### [PROVIDED DATA]

○ ○ ○ ○ ○

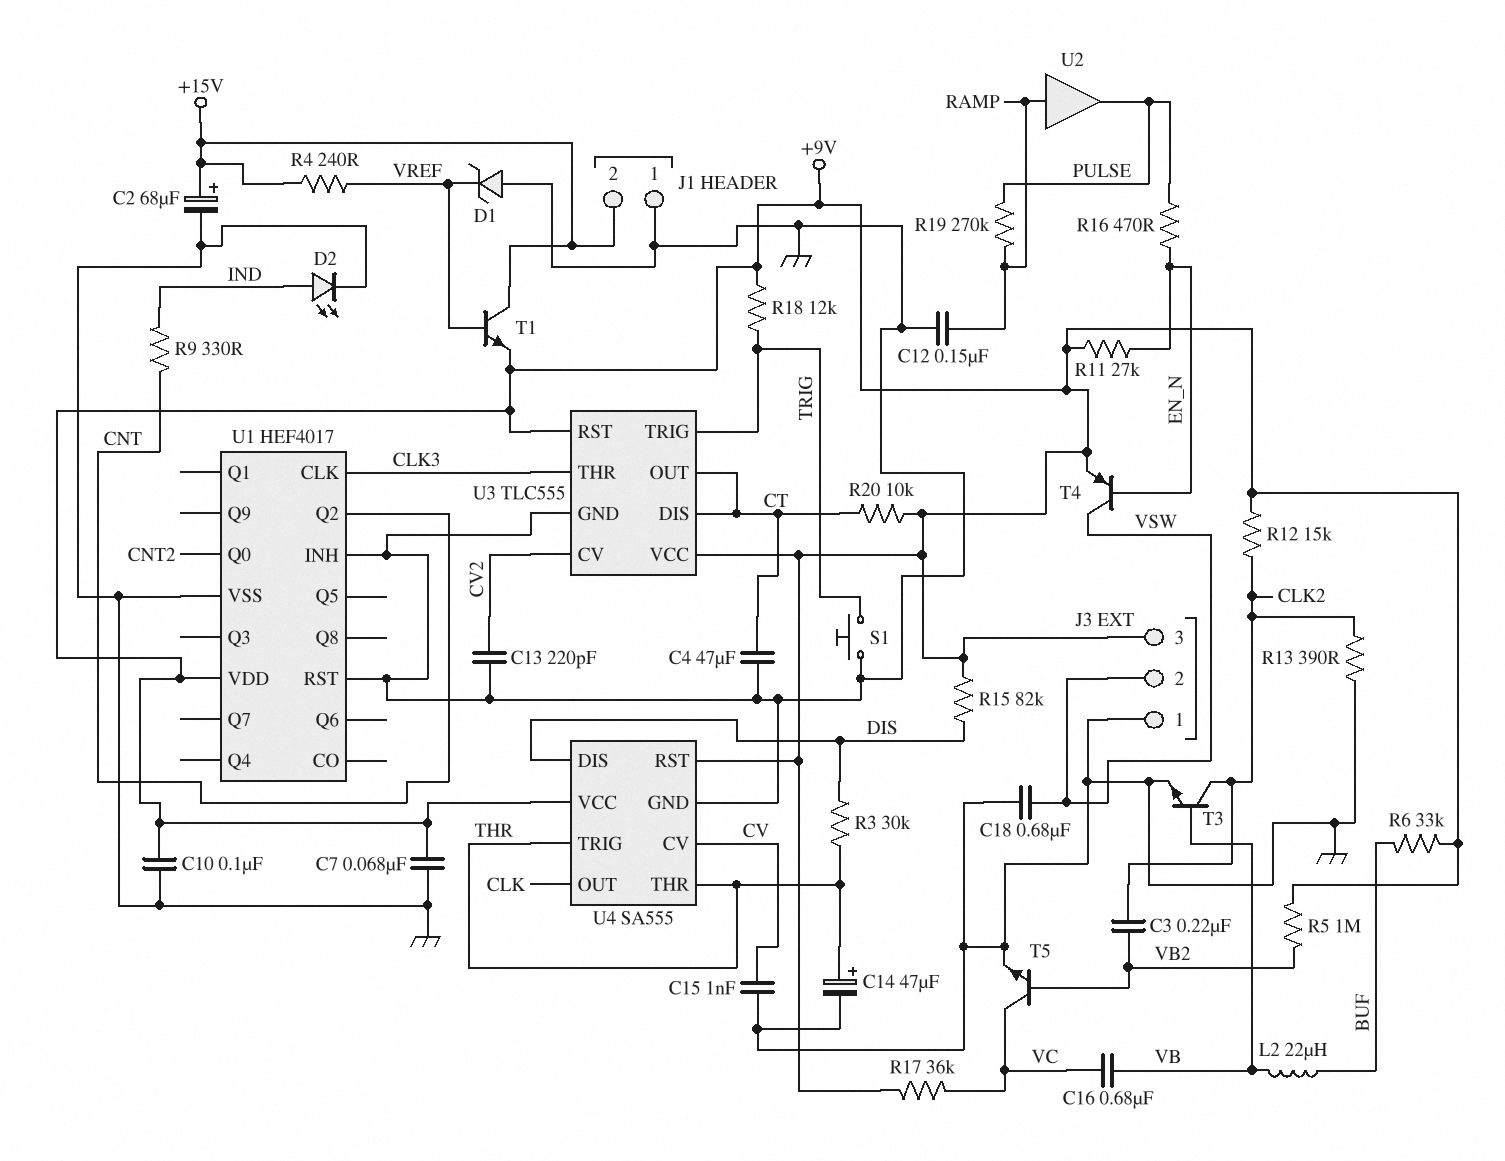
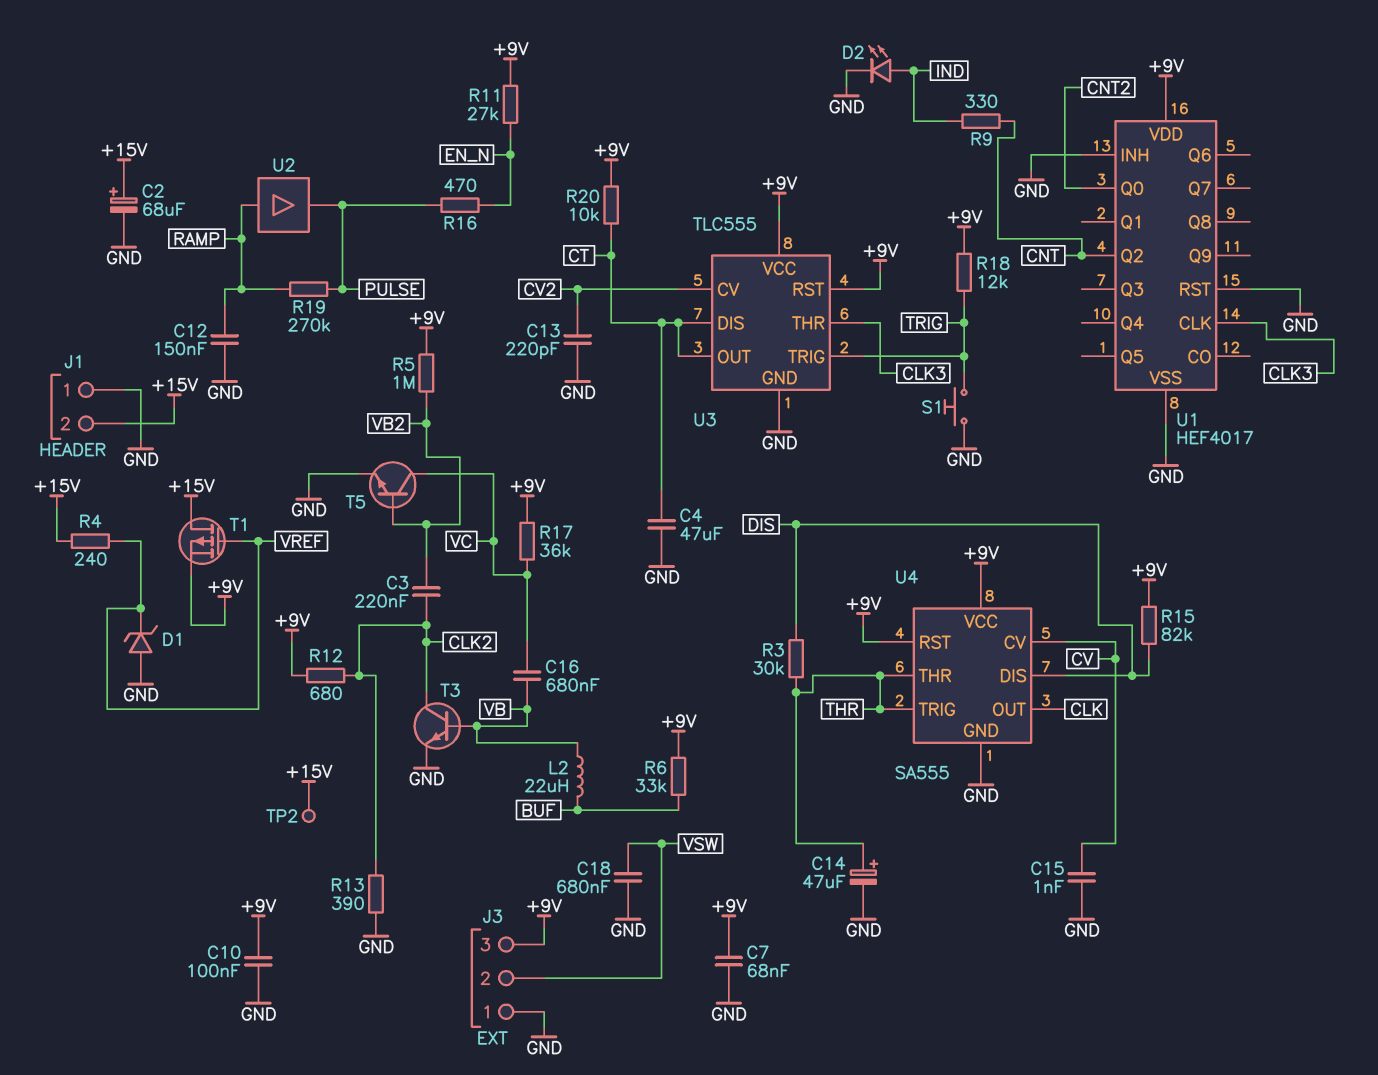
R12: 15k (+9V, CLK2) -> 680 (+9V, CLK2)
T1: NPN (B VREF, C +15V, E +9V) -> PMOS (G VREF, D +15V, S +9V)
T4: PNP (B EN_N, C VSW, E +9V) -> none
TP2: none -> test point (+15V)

○ ○ ○ ○ ○

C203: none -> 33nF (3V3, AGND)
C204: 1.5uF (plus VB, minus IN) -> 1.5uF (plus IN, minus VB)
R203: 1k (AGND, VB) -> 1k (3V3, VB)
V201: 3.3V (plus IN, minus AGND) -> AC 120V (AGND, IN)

○ ○ ○ ○ ○

### [TASK OBJECTIVE]
Copy out each line of the data above, exactly, if it lies between the line holding "T1: NPN (B VREF, C" and the line holding "TP2: none -> test point (+15V)", inclusive; copy no other line.

### [EXERCISE RESULT]
T1: NPN (B VREF, C +15V, E +9V) -> PMOS (G VREF, D +15V, S +9V)
T4: PNP (B EN_N, C VSW, E +9V) -> none
TP2: none -> test point (+15V)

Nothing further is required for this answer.